• What you need to do:
Your task is to gather the lines below that hold the string "none".

• Source material:
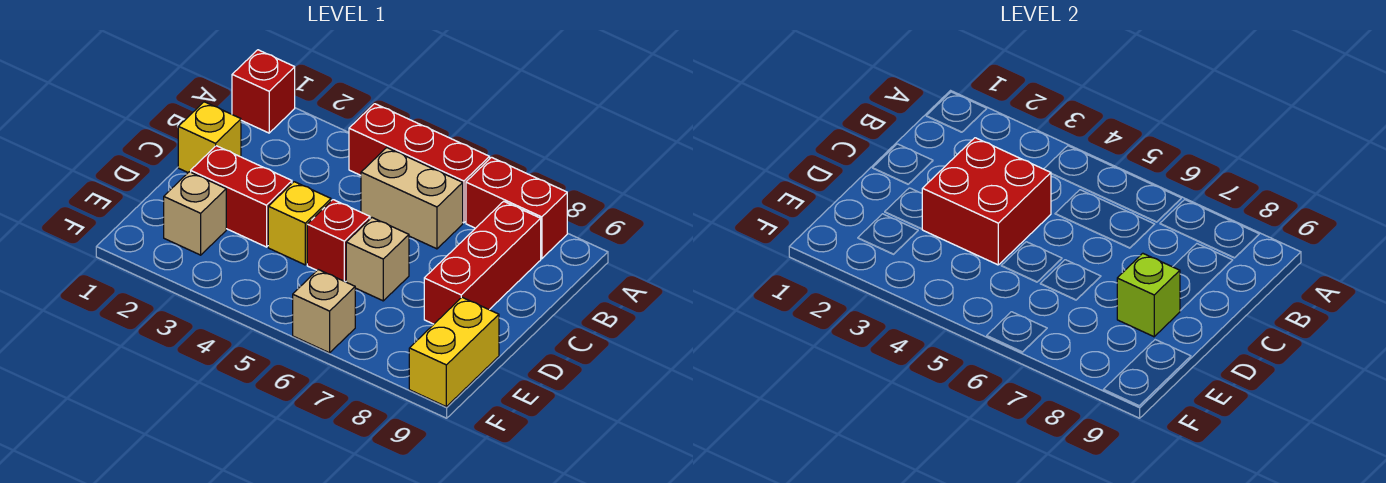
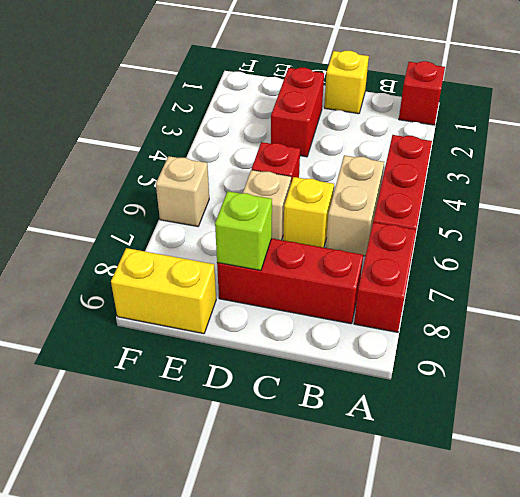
red brick C3:D4 level 2 -> none
yellow brick D4 level 1 -> yellow brick C6 level 1
tan brick E2 level 1 -> none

• Answer to this problem:
red brick C3:D4 level 2 -> none
tan brick E2 level 1 -> none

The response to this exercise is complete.